**The task**
Reproduce all of the following material verbatim, line for line.
-- -- --
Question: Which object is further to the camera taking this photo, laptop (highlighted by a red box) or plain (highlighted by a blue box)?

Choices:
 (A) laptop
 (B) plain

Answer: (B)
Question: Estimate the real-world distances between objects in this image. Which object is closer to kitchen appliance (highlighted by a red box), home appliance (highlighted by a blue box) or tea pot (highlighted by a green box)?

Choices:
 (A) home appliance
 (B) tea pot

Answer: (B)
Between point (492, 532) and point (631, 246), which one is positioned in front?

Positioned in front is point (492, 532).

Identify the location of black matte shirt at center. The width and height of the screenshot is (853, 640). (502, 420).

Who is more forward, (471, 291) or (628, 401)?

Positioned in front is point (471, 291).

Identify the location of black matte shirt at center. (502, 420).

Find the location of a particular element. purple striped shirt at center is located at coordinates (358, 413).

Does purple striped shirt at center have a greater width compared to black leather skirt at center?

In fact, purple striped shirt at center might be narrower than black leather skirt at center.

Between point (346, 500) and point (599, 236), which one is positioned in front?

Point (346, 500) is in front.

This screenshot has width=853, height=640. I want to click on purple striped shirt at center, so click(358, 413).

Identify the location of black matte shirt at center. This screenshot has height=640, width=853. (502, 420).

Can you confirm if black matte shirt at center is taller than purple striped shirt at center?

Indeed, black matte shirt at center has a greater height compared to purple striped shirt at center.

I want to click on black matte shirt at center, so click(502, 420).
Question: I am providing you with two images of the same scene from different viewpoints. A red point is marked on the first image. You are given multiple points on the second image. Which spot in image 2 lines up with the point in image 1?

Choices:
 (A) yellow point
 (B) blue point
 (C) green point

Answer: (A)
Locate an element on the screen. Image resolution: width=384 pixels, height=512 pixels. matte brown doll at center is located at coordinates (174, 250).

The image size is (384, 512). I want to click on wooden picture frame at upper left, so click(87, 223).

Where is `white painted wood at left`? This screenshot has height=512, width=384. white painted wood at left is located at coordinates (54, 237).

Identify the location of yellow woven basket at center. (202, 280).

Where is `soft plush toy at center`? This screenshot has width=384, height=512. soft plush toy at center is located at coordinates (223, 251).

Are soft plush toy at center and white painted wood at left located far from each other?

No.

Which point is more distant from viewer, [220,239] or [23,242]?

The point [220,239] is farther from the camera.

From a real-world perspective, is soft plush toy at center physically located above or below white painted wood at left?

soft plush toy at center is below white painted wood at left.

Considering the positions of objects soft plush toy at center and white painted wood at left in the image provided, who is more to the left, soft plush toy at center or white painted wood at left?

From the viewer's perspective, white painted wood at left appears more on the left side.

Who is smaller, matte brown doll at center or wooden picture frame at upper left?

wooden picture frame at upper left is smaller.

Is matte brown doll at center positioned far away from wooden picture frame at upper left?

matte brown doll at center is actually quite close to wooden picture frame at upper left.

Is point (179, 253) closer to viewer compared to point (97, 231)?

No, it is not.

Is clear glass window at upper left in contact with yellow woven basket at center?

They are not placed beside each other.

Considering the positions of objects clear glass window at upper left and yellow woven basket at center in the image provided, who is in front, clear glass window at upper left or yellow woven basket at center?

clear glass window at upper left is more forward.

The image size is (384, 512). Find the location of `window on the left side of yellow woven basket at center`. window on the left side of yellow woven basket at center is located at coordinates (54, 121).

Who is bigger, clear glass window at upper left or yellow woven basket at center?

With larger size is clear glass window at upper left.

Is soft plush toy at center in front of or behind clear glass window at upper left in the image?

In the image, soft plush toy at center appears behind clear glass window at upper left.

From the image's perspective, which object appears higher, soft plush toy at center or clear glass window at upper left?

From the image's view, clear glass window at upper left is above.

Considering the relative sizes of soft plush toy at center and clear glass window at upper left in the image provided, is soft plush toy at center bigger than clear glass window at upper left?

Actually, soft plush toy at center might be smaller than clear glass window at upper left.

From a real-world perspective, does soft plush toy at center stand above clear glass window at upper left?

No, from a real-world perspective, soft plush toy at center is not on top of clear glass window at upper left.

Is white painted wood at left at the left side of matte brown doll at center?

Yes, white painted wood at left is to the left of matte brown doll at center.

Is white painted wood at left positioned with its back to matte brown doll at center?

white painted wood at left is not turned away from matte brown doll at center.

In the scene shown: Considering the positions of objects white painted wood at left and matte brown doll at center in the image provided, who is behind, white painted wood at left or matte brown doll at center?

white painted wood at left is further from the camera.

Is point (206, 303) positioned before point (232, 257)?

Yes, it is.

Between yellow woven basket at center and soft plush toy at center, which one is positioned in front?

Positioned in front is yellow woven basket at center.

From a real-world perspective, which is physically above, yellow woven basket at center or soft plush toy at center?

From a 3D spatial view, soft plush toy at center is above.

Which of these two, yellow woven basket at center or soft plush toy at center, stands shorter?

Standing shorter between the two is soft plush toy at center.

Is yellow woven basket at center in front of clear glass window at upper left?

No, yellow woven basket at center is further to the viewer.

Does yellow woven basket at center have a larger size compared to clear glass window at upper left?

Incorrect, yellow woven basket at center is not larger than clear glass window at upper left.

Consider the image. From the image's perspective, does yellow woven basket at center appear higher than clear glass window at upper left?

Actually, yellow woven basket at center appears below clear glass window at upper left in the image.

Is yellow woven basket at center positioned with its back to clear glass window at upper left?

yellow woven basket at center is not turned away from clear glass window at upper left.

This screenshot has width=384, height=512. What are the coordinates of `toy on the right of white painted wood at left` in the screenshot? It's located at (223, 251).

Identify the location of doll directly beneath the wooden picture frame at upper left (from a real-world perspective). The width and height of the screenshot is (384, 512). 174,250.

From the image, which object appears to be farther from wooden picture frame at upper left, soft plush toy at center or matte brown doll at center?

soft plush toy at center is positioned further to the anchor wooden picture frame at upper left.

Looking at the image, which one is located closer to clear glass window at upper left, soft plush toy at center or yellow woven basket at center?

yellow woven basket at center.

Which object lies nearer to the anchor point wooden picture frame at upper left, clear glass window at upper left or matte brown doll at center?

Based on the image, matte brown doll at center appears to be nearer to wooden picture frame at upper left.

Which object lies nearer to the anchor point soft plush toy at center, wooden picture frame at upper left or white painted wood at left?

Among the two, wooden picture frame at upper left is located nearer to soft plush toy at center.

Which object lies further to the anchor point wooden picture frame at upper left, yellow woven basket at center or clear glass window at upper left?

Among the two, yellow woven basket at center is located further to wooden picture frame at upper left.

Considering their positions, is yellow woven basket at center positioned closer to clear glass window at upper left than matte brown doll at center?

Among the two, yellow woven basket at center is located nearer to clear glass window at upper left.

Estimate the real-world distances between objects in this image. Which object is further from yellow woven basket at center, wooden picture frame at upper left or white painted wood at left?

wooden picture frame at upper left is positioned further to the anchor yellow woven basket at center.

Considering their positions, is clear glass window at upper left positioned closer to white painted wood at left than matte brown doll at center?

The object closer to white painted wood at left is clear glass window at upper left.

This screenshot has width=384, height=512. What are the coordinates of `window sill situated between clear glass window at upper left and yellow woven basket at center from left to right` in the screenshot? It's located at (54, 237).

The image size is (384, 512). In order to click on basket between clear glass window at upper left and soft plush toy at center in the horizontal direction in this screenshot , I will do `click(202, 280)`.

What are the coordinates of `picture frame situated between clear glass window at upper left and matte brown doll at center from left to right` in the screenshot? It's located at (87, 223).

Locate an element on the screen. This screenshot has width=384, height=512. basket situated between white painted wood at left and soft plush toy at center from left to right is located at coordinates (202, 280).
-- -- --
**In response**
Question: Which object is further to the camera taking this photo, laptop (highlighted by a red box) or plain (highlighted by a blue box)?

Choices:
 (A) laptop
 (B) plain

Answer: (B)
Question: Estimate the real-world distances between objects in this image. Which object is closer to kitchen appliance (highlighted by a red box), home appliance (highlighted by a blue box) or tea pot (highlighted by a green box)?

Choices:
 (A) home appliance
 (B) tea pot

Answer: (B)
Between point (492, 532) and point (631, 246), which one is positioned in front?

Positioned in front is point (492, 532).

Identify the location of black matte shirt at center. The width and height of the screenshot is (853, 640). (502, 420).

Who is more forward, (471, 291) or (628, 401)?

Positioned in front is point (471, 291).

Identify the location of black matte shirt at center. (502, 420).

Find the location of a particular element. purple striped shirt at center is located at coordinates (358, 413).

Does purple striped shirt at center have a greater width compared to black leather skirt at center?

In fact, purple striped shirt at center might be narrower than black leather skirt at center.

Between point (346, 500) and point (599, 236), which one is positioned in front?

Point (346, 500) is in front.

This screenshot has width=853, height=640. I want to click on purple striped shirt at center, so click(358, 413).

Identify the location of black matte shirt at center. This screenshot has height=640, width=853. (502, 420).

Can you confirm if black matte shirt at center is taller than purple striped shirt at center?

Indeed, black matte shirt at center has a greater height compared to purple striped shirt at center.

I want to click on black matte shirt at center, so click(502, 420).
Question: I am providing you with two images of the same scene from different viewpoints. A red point is marked on the first image. You are given multiple points on the second image. Which spot in image 2 lines up with the point in image 1?

Choices:
 (A) yellow point
 (B) blue point
 (C) green point

Answer: (A)
Locate an element on the screen. Image resolution: width=384 pixels, height=512 pixels. matte brown doll at center is located at coordinates (174, 250).

The image size is (384, 512). I want to click on wooden picture frame at upper left, so click(87, 223).

Where is `white painted wood at left`? This screenshot has height=512, width=384. white painted wood at left is located at coordinates (54, 237).

Identify the location of yellow woven basket at center. (202, 280).

Where is `soft plush toy at center`? This screenshot has width=384, height=512. soft plush toy at center is located at coordinates (223, 251).

Are soft plush toy at center and white painted wood at left located far from each other?

No.

Which point is more distant from viewer, [220,239] or [23,242]?

The point [220,239] is farther from the camera.

From a real-world perspective, is soft plush toy at center physically located above or below white painted wood at left?

soft plush toy at center is below white painted wood at left.

Considering the positions of objects soft plush toy at center and white painted wood at left in the image provided, who is more to the left, soft plush toy at center or white painted wood at left?

From the viewer's perspective, white painted wood at left appears more on the left side.

Who is smaller, matte brown doll at center or wooden picture frame at upper left?

wooden picture frame at upper left is smaller.

Is matte brown doll at center positioned far away from wooden picture frame at upper left?

matte brown doll at center is actually quite close to wooden picture frame at upper left.

Is point (179, 253) closer to viewer compared to point (97, 231)?

No, it is not.

Is clear glass window at upper left in contact with yellow woven basket at center?

They are not placed beside each other.

Considering the positions of objects clear glass window at upper left and yellow woven basket at center in the image provided, who is in front, clear glass window at upper left or yellow woven basket at center?

clear glass window at upper left is more forward.

The image size is (384, 512). Find the location of `window on the left side of yellow woven basket at center`. window on the left side of yellow woven basket at center is located at coordinates (54, 121).

Who is bigger, clear glass window at upper left or yellow woven basket at center?

With larger size is clear glass window at upper left.

Is soft plush toy at center in front of or behind clear glass window at upper left in the image?

In the image, soft plush toy at center appears behind clear glass window at upper left.

From the image's perspective, which object appears higher, soft plush toy at center or clear glass window at upper left?

From the image's view, clear glass window at upper left is above.

Considering the relative sizes of soft plush toy at center and clear glass window at upper left in the image provided, is soft plush toy at center bigger than clear glass window at upper left?

Actually, soft plush toy at center might be smaller than clear glass window at upper left.

From a real-world perspective, does soft plush toy at center stand above clear glass window at upper left?

No, from a real-world perspective, soft plush toy at center is not on top of clear glass window at upper left.

Is white painted wood at left at the left side of matte brown doll at center?

Yes, white painted wood at left is to the left of matte brown doll at center.

Is white painted wood at left positioned with its back to matte brown doll at center?

white painted wood at left is not turned away from matte brown doll at center.

In the scene shown: Considering the positions of objects white painted wood at left and matte brown doll at center in the image provided, who is behind, white painted wood at left or matte brown doll at center?

white painted wood at left is further from the camera.

Is point (206, 303) positioned before point (232, 257)?

Yes, it is.

Between yellow woven basket at center and soft plush toy at center, which one is positioned in front?

Positioned in front is yellow woven basket at center.

From a real-world perspective, which is physically above, yellow woven basket at center or soft plush toy at center?

From a 3D spatial view, soft plush toy at center is above.

Which of these two, yellow woven basket at center or soft plush toy at center, stands shorter?

Standing shorter between the two is soft plush toy at center.

Is yellow woven basket at center in front of clear glass window at upper left?

No, yellow woven basket at center is further to the viewer.

Does yellow woven basket at center have a larger size compared to clear glass window at upper left?

Incorrect, yellow woven basket at center is not larger than clear glass window at upper left.

Consider the image. From the image's perspective, does yellow woven basket at center appear higher than clear glass window at upper left?

Actually, yellow woven basket at center appears below clear glass window at upper left in the image.

Is yellow woven basket at center positioned with its back to clear glass window at upper left?

yellow woven basket at center is not turned away from clear glass window at upper left.

This screenshot has width=384, height=512. What are the coordinates of `toy on the right of white painted wood at left` in the screenshot? It's located at (223, 251).

Identify the location of doll directly beneath the wooden picture frame at upper left (from a real-world perspective). The width and height of the screenshot is (384, 512). 174,250.

From the image, which object appears to be farther from wooden picture frame at upper left, soft plush toy at center or matte brown doll at center?

soft plush toy at center is positioned further to the anchor wooden picture frame at upper left.

Looking at the image, which one is located closer to clear glass window at upper left, soft plush toy at center or yellow woven basket at center?

yellow woven basket at center.

Which object lies nearer to the anchor point wooden picture frame at upper left, clear glass window at upper left or matte brown doll at center?

Based on the image, matte brown doll at center appears to be nearer to wooden picture frame at upper left.

Which object lies nearer to the anchor point soft plush toy at center, wooden picture frame at upper left or white painted wood at left?

Among the two, wooden picture frame at upper left is located nearer to soft plush toy at center.

Which object lies further to the anchor point wooden picture frame at upper left, yellow woven basket at center or clear glass window at upper left?

Among the two, yellow woven basket at center is located further to wooden picture frame at upper left.

Considering their positions, is yellow woven basket at center positioned closer to clear glass window at upper left than matte brown doll at center?

Among the two, yellow woven basket at center is located nearer to clear glass window at upper left.

Estimate the real-world distances between objects in this image. Which object is further from yellow woven basket at center, wooden picture frame at upper left or white painted wood at left?

wooden picture frame at upper left is positioned further to the anchor yellow woven basket at center.

Considering their positions, is clear glass window at upper left positioned closer to white painted wood at left than matte brown doll at center?

The object closer to white painted wood at left is clear glass window at upper left.

This screenshot has width=384, height=512. What are the coordinates of `window sill situated between clear glass window at upper left and yellow woven basket at center from left to right` in the screenshot? It's located at (54, 237).

The image size is (384, 512). In order to click on basket between clear glass window at upper left and soft plush toy at center in the horizontal direction in this screenshot , I will do `click(202, 280)`.

What are the coordinates of `picture frame situated between clear glass window at upper left and matte brown doll at center from left to right` in the screenshot? It's located at (87, 223).

Locate an element on the screen. This screenshot has width=384, height=512. basket situated between white painted wood at left and soft plush toy at center from left to right is located at coordinates (202, 280).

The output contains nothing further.